- **EXERCISE OBJECTIVE**: Pictures do not belong in the copy. Return all of the entries exactly.

Start of DATA PROVIDED

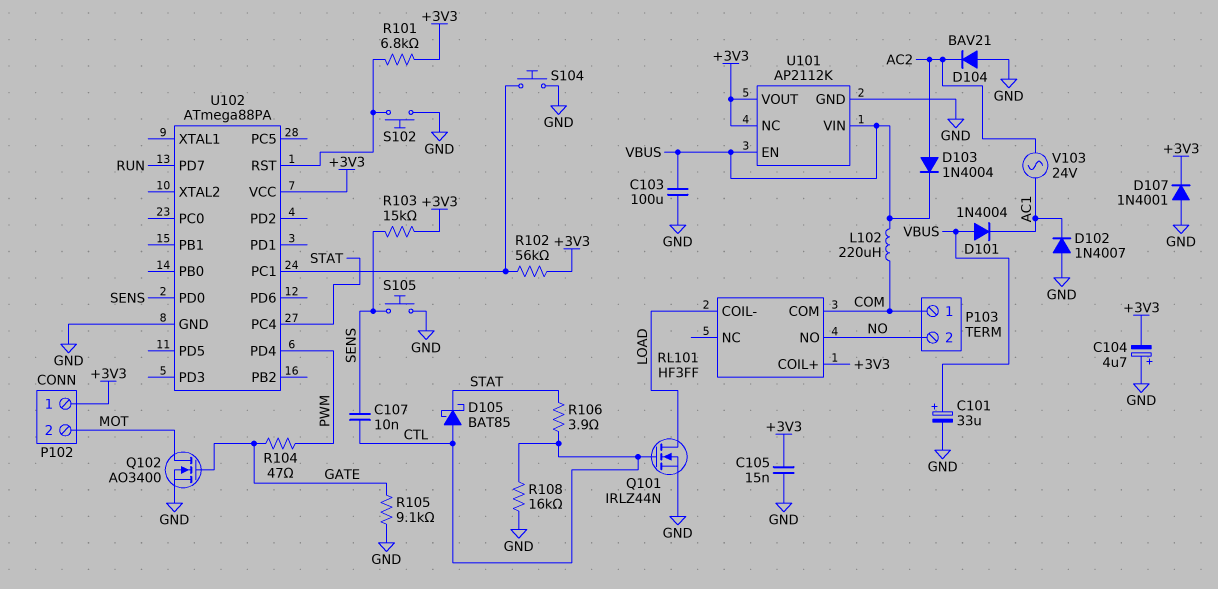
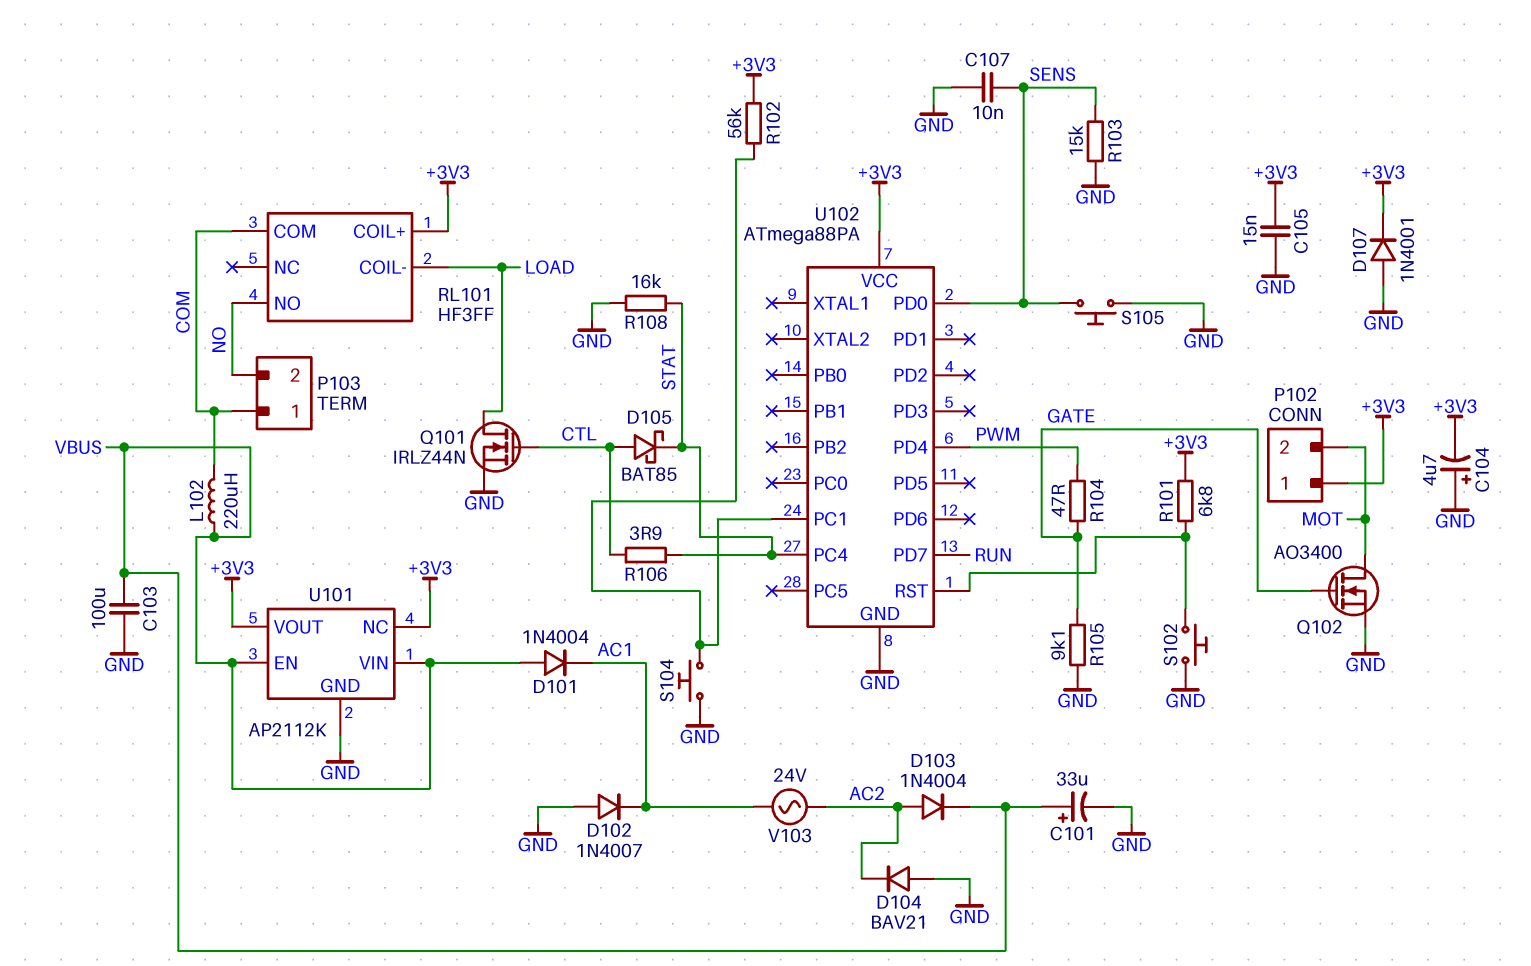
C107: 10nF (CTL, SENS) -> 10nF (GND, SENS)
R103: 15k (+3V3, SENS) -> 15k (GND, SENS)
R108: 16k (CTL, GND) -> 16k (GND, STAT)

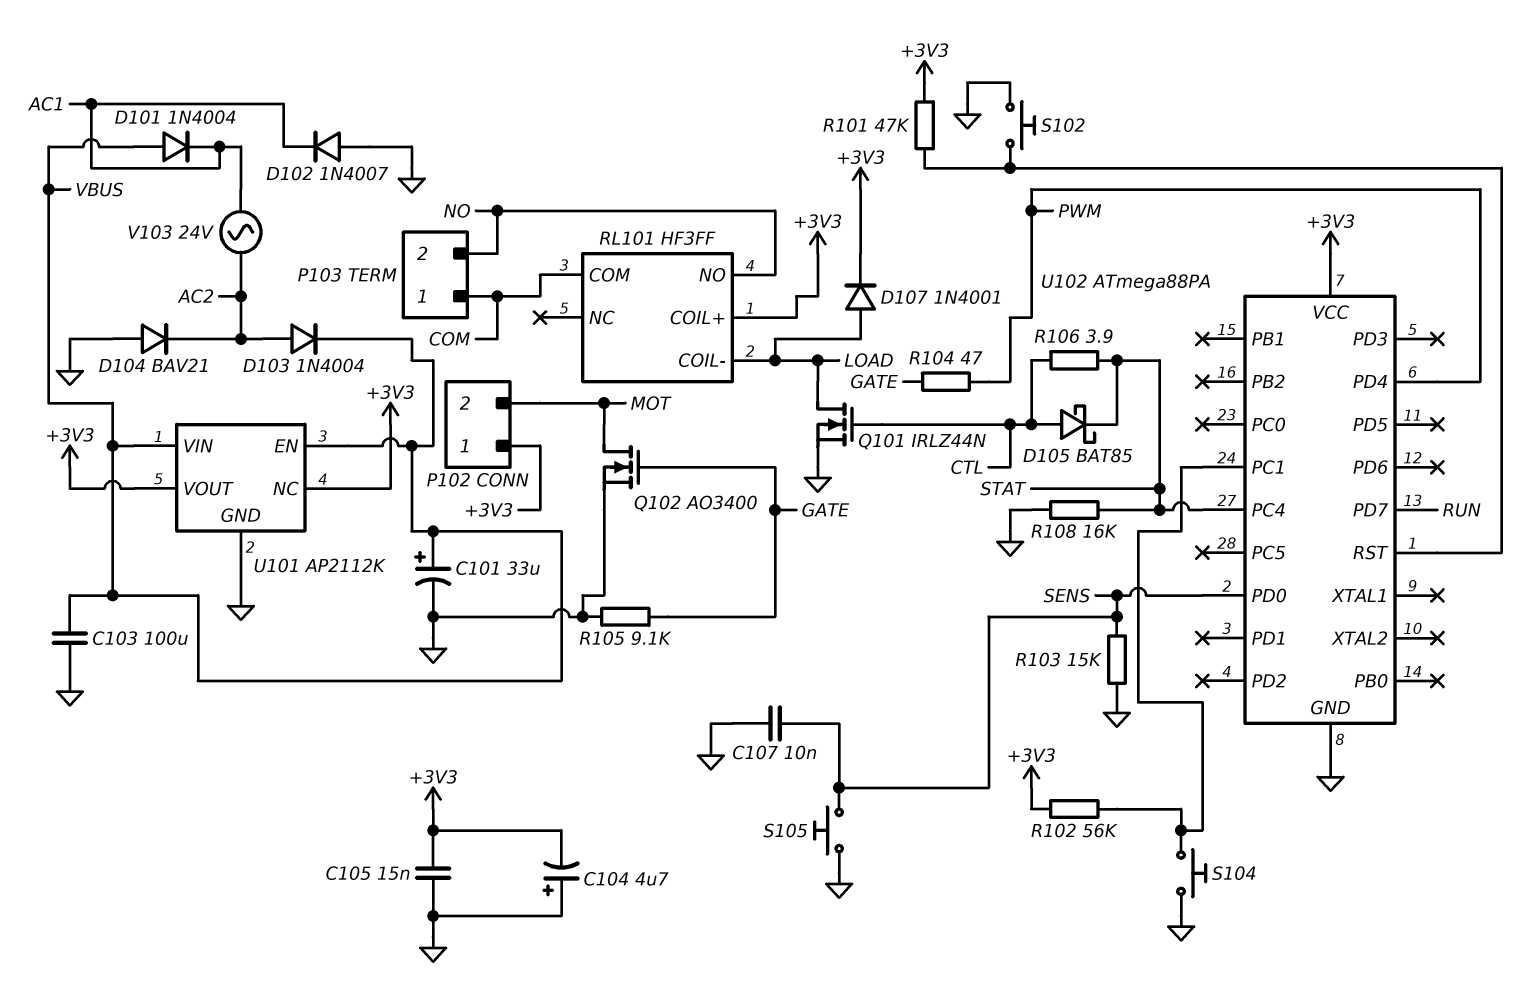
D107: diode 1N4001 (A GND, K +3V3) -> diode 1N4001 (A LOAD, K +3V3)
L102: 220uH (COM, VBUS) -> none
R101: 6.8k (+3V3, U102/RST) -> 47k (+3V3, U102/RST)

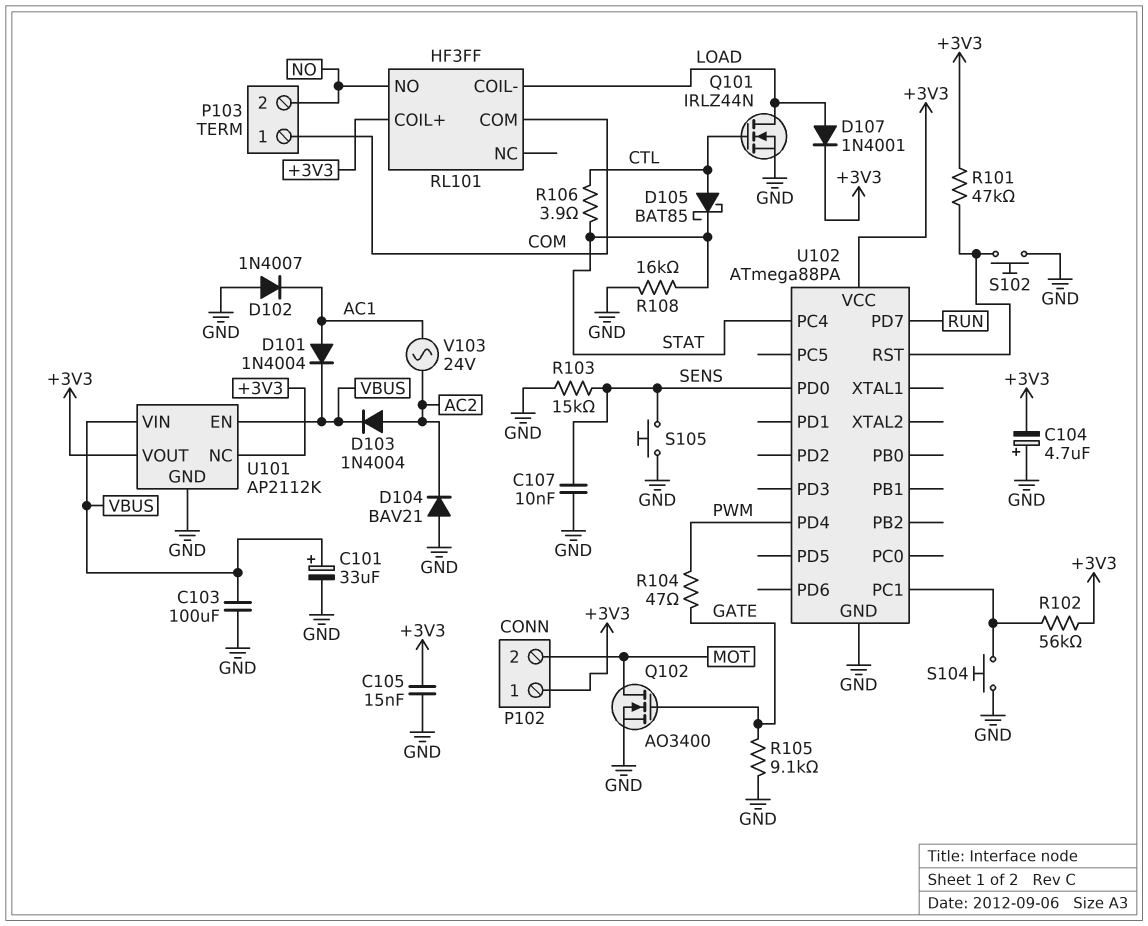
D101: diode 1N4004 (A VBUS, K AC1) -> diode 1N4004 (A AC1, K VBUS)

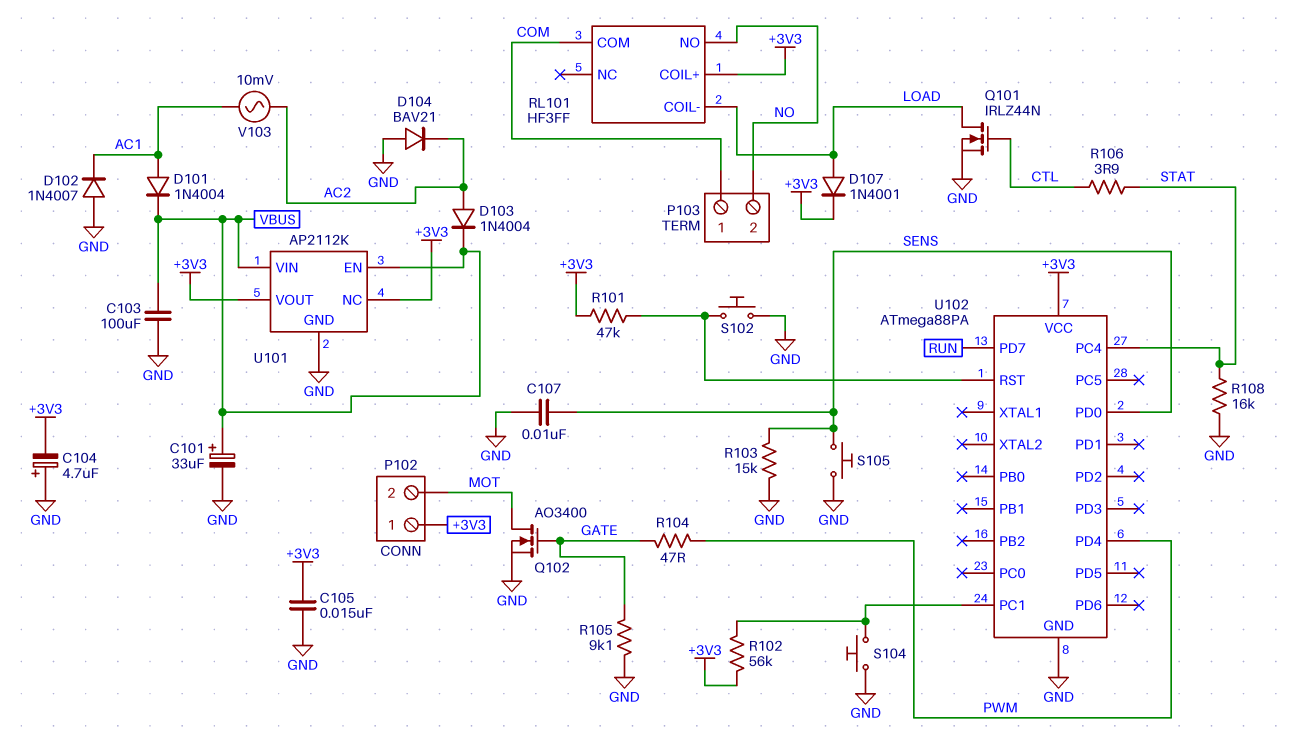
D105: schottky BAT85 (A CTL, K STAT) -> none
V103: AC 24V (AC1, AC2) -> AC 10mV (AC1, AC2)

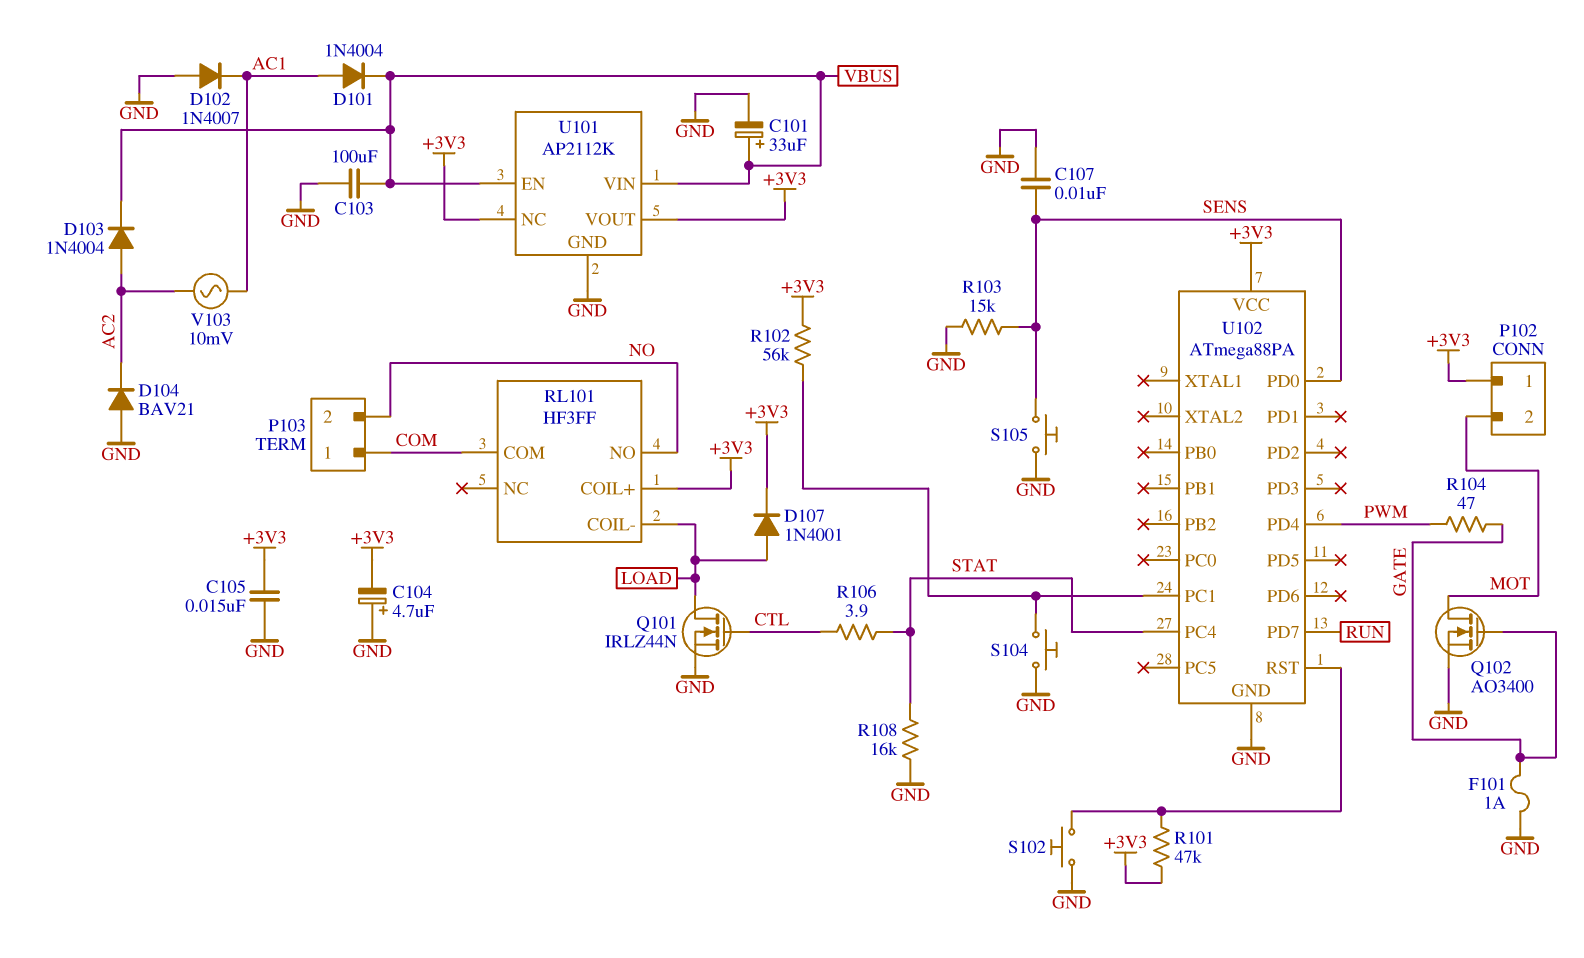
F101: none -> 1A (GATE, GND)
R105: 9.1k (GATE, GND) -> none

End of DATA PROVIDED

- **ANSWER TO THIS PROBLEM**:
C107: 10nF (CTL, SENS) -> 10nF (GND, SENS)
R103: 15k (+3V3, SENS) -> 15k (GND, SENS)
R108: 16k (CTL, GND) -> 16k (GND, STAT)

D107: diode 1N4001 (A GND, K +3V3) -> diode 1N4001 (A LOAD, K +3V3)
L102: 220uH (COM, VBUS) -> none
R101: 6.8k (+3V3, U102/RST) -> 47k (+3V3, U102/RST)

D101: diode 1N4004 (A VBUS, K AC1) -> diode 1N4004 (A AC1, K VBUS)

D105: schottky BAT85 (A CTL, K STAT) -> none
V103: AC 24V (AC1, AC2) -> AC 10mV (AC1, AC2)

F101: none -> 1A (GATE, GND)
R105: 9.1k (GATE, GND) -> none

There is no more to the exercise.